YOUR TASK> After locating the line that contains "camera_right=-10 camera_up=5" in the data below, set down exactly that line and each one after it through the line that contains "op=replaced; was=hammer (yellow);", and nothing more.

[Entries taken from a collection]
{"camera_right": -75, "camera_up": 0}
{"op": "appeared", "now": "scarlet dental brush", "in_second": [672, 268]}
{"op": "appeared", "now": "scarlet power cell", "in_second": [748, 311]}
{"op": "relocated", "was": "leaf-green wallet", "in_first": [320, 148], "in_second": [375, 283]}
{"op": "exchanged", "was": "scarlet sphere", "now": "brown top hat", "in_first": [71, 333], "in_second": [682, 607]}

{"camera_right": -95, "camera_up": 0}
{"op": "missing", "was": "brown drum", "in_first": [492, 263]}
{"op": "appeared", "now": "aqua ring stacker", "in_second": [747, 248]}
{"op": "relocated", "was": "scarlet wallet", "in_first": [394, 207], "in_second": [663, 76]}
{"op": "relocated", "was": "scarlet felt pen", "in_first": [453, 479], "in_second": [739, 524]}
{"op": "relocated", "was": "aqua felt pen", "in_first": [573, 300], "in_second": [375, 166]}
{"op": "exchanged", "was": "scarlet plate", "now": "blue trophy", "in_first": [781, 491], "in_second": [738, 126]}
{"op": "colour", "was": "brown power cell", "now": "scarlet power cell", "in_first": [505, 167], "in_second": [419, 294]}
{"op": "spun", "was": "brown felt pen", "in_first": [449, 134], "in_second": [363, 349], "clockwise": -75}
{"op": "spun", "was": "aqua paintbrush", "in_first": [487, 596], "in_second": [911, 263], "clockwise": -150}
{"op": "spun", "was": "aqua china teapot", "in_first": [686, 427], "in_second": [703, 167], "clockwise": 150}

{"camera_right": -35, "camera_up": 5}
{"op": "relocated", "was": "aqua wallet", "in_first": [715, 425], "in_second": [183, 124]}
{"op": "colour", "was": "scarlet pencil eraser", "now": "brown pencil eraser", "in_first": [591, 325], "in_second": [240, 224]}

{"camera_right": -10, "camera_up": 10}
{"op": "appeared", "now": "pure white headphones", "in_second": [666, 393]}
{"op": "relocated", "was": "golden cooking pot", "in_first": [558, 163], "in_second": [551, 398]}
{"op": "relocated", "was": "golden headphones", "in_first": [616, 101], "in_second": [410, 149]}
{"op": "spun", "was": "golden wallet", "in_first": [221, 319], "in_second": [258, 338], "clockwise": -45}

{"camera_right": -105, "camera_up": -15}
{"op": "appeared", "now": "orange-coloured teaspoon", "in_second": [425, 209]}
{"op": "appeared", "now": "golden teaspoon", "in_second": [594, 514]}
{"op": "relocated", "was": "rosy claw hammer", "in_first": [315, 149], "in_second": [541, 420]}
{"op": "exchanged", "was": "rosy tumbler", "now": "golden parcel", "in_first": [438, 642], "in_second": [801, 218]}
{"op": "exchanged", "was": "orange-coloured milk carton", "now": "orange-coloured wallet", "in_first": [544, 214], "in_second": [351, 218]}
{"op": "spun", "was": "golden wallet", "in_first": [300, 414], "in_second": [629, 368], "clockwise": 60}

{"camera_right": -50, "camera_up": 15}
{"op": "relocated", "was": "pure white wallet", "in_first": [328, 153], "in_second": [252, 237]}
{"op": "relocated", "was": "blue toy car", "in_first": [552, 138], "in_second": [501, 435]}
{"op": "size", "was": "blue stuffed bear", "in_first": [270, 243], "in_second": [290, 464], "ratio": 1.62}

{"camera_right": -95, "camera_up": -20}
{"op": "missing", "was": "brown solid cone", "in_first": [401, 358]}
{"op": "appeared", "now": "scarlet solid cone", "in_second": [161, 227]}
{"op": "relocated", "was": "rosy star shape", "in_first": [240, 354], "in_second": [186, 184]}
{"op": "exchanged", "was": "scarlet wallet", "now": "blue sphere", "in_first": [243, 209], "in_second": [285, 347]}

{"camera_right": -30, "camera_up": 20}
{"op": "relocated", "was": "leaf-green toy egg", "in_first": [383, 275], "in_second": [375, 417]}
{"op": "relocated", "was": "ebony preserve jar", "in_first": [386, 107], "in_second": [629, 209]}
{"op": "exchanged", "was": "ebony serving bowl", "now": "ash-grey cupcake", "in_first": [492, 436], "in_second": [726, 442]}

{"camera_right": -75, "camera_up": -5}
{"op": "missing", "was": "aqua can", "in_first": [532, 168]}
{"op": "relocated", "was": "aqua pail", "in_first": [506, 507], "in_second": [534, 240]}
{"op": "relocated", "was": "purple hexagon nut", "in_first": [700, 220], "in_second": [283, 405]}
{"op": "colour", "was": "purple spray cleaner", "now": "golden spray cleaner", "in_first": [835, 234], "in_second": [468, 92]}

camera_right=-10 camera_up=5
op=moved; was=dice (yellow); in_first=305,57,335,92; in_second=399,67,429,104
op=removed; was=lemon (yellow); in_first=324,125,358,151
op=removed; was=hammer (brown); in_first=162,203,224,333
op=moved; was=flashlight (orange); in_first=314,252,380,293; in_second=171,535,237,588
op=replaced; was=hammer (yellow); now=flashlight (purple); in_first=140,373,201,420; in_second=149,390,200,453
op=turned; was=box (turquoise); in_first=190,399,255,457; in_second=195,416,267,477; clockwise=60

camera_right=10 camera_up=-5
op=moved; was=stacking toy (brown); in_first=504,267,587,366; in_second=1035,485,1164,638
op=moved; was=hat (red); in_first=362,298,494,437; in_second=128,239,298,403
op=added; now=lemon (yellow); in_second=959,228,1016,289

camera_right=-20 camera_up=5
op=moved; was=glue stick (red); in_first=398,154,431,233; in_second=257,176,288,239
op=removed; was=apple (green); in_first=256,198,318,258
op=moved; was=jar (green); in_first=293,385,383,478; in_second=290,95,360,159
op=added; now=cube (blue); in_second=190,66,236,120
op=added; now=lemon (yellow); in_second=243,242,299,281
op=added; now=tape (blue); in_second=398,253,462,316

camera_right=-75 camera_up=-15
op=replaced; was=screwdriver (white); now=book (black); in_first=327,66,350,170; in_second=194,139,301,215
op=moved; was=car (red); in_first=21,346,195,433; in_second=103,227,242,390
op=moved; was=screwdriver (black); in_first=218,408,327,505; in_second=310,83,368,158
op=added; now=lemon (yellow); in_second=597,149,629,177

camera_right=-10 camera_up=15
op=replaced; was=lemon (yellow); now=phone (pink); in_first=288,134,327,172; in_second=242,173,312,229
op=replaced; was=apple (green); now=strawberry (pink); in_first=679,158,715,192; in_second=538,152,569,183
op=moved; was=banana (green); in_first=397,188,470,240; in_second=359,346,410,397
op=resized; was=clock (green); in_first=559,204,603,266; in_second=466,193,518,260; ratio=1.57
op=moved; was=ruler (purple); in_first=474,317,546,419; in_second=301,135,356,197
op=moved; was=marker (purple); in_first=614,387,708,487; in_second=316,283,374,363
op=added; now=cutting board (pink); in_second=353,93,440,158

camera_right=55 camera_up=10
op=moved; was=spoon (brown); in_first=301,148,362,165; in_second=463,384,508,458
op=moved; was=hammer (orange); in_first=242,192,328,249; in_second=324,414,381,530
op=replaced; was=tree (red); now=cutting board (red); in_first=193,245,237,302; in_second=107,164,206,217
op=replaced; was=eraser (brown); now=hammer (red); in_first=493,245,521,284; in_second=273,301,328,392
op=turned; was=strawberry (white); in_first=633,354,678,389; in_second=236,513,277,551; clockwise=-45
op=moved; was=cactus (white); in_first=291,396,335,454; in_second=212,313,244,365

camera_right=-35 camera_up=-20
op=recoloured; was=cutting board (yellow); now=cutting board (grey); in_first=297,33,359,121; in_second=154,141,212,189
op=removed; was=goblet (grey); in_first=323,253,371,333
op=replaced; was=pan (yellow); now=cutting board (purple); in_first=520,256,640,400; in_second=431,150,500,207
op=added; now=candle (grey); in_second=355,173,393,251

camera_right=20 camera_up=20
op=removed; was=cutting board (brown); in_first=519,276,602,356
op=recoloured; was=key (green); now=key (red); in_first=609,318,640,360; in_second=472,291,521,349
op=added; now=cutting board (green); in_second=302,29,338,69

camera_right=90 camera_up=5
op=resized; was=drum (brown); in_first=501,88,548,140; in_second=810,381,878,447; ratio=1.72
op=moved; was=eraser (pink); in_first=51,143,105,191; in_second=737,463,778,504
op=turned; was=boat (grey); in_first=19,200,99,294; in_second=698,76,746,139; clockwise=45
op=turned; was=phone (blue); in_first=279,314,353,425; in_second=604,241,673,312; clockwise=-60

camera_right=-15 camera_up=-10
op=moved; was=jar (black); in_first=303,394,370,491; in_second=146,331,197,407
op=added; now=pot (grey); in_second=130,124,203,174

SOLUTION>
camera_right=-10 camera_up=5
op=moved; was=dice (yellow); in_first=305,57,335,92; in_second=399,67,429,104
op=removed; was=lemon (yellow); in_first=324,125,358,151
op=removed; was=hammer (brown); in_first=162,203,224,333
op=moved; was=flashlight (orange); in_first=314,252,380,293; in_second=171,535,237,588
op=replaced; was=hammer (yellow); now=flashlight (purple); in_first=140,373,201,420; in_second=149,390,200,453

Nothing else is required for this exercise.